YOUR INSTRUCTIONS.
From the data that follows, copy every line with the string "none".

MATERIAL TO PROCESS.
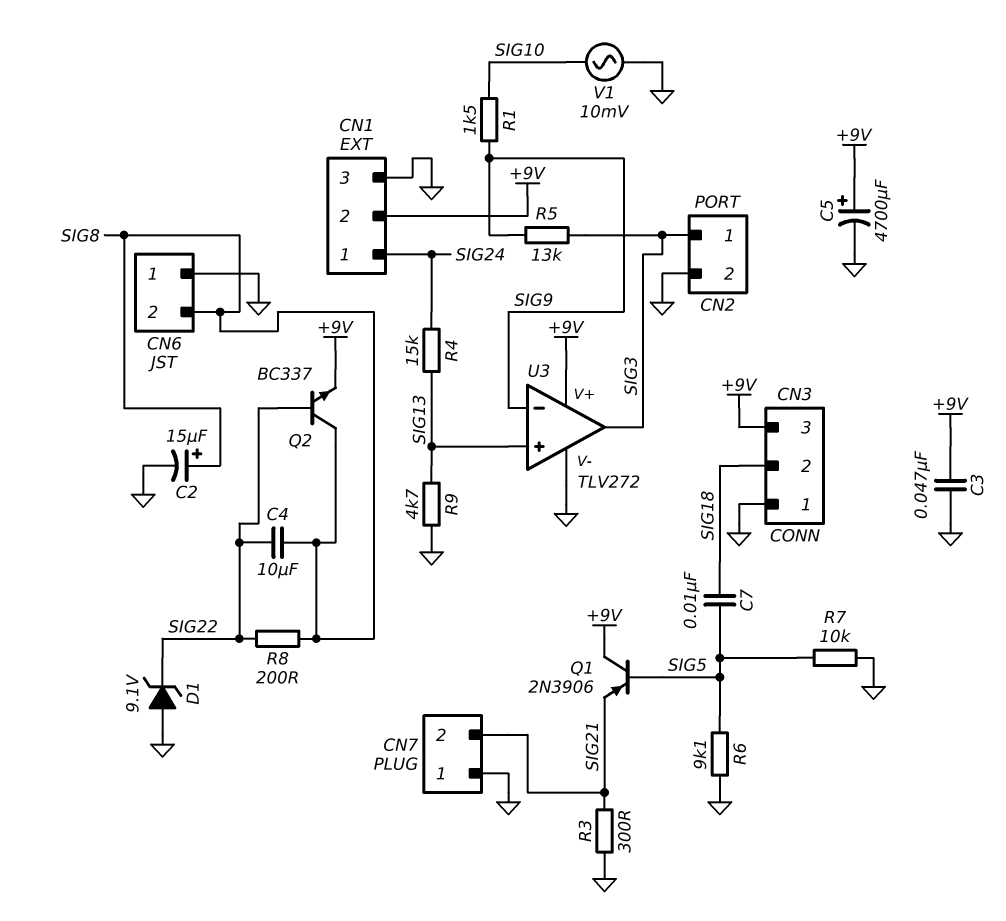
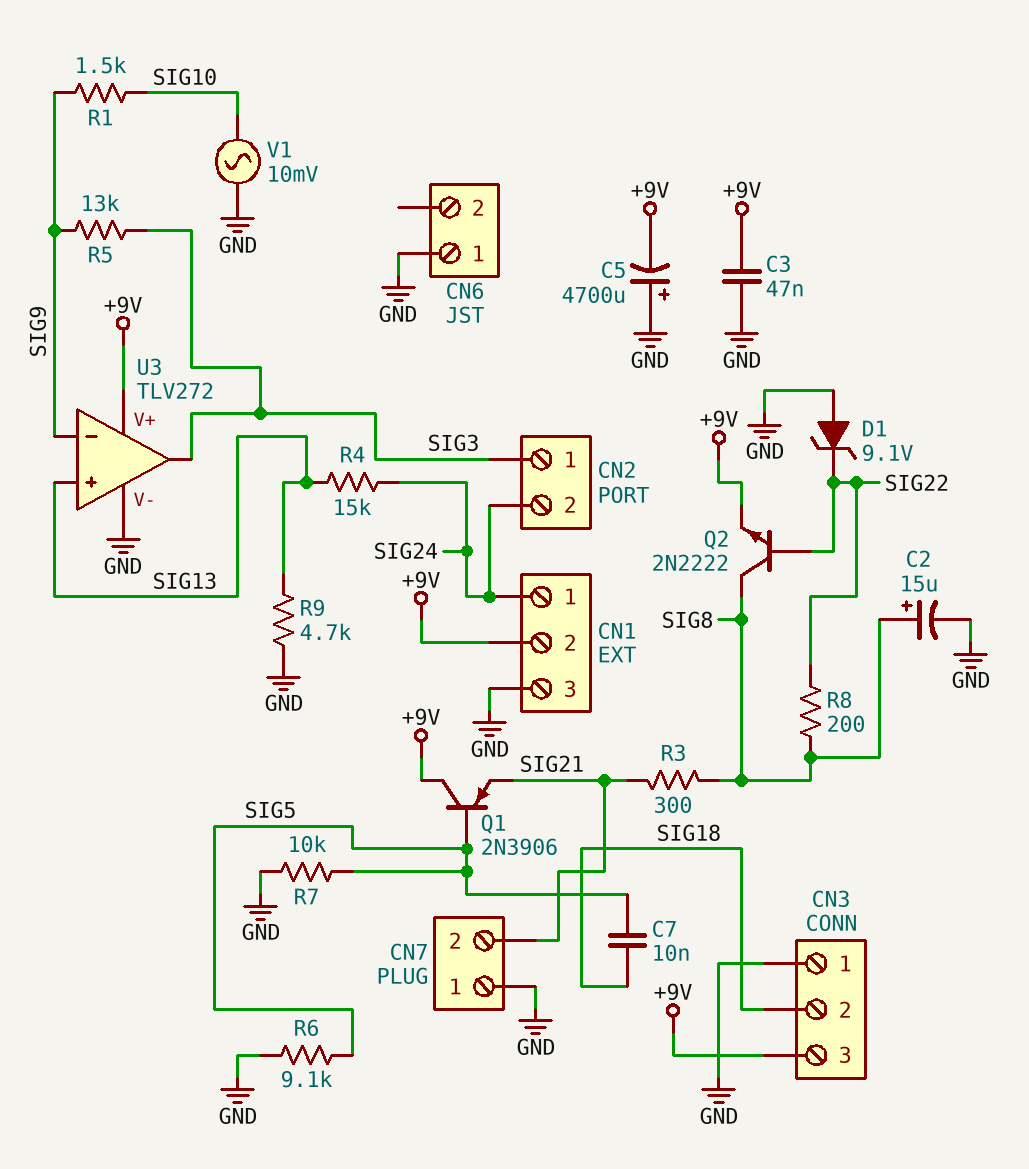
C4: 10uF (SIG8, SIG22) -> none
C5: 4700uF (plus +9V, minus GND) -> 4700uF (plus GND, minus +9V)
CN2 pin 2: GND -> SIG24
CN6 pin 2: SIG8 -> none
Q2: NPN BC337 (B SIG22, C SIG8, E +9V) -> NPN 2N2222 (B SIG22, C SIG8, E +9V)
R3: 300 (GND, SIG21) -> 300 (SIG8, SIG21)

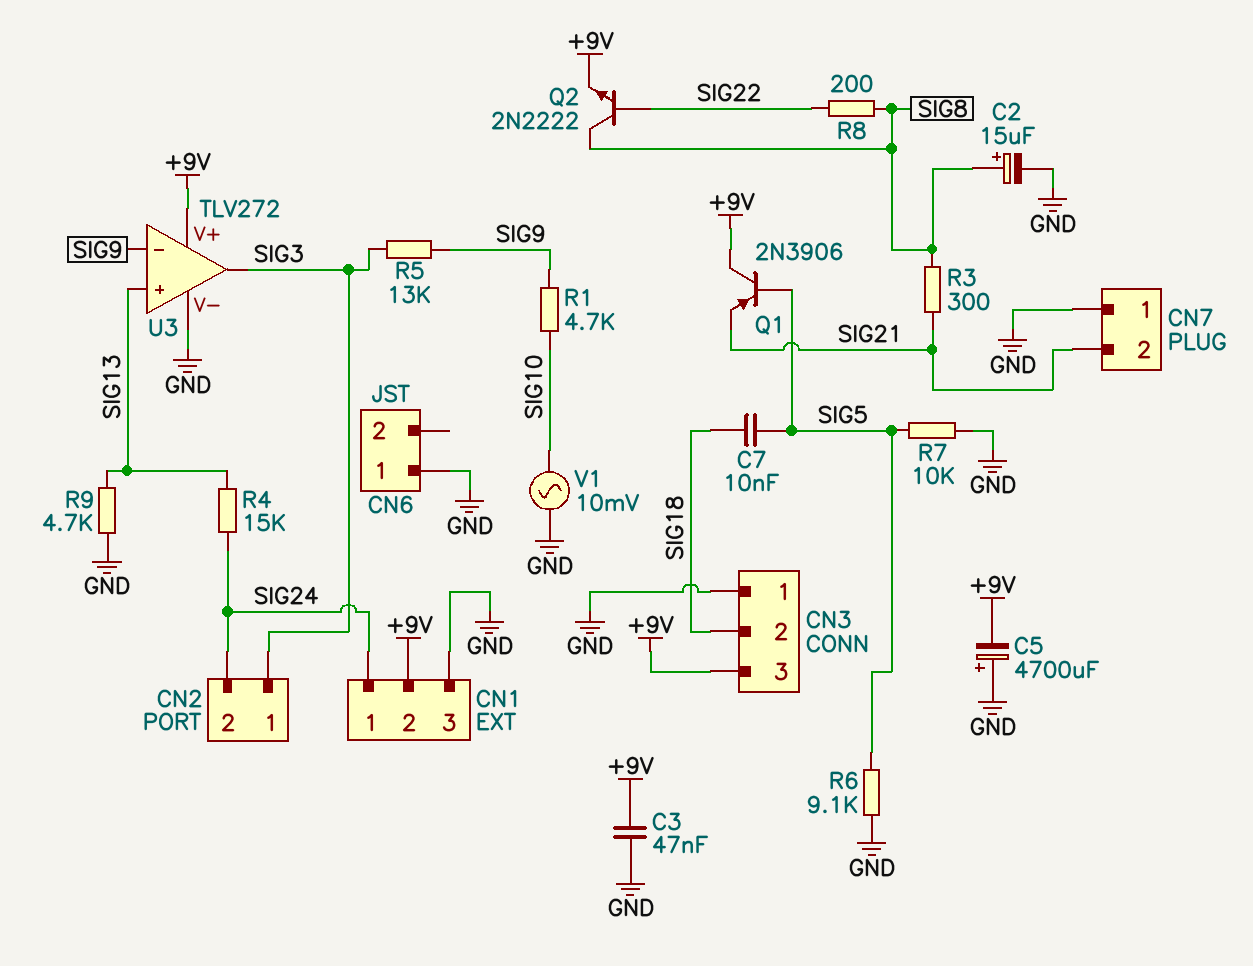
D1: zener 9.1V (A GND, K SIG22) -> none
R1: 1.5k (SIG9, SIG10) -> 4.7k (SIG9, SIG10)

SOLUTION FOR THIS EXERCISE.
C4: 10uF (SIG8, SIG22) -> none
CN6 pin 2: SIG8 -> none
D1: zener 9.1V (A GND, K SIG22) -> none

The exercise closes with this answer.